## GIVEN MATERIAL:
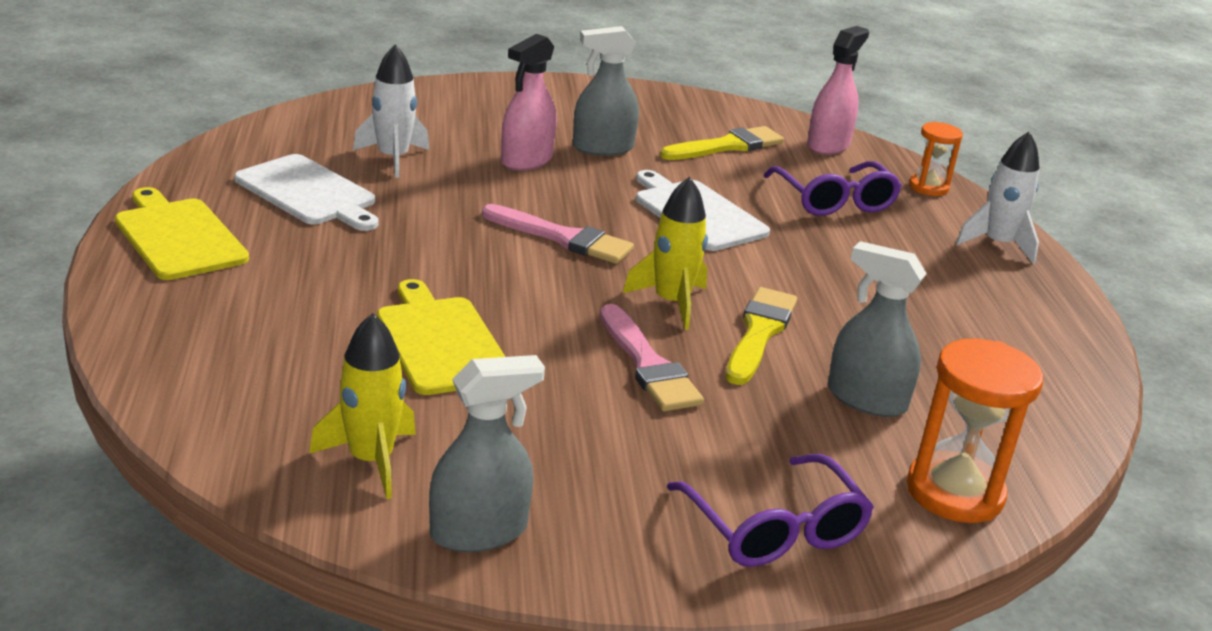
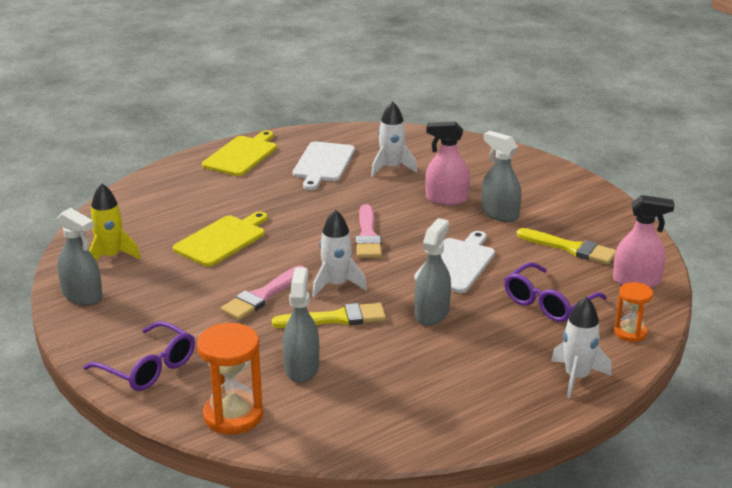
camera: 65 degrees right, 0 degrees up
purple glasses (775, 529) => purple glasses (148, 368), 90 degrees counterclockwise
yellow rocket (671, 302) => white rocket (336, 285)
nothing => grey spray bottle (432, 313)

## REQUIREMENT:
Reproduce the full material exactly, excluding the pictures.

## WRITTEN REPLY:
camera: 65 degrees right, 0 degrees up
purple glasses (775, 529) => purple glasses (148, 368), 90 degrees counterclockwise
yellow rocket (671, 302) => white rocket (336, 285)
nothing => grey spray bottle (432, 313)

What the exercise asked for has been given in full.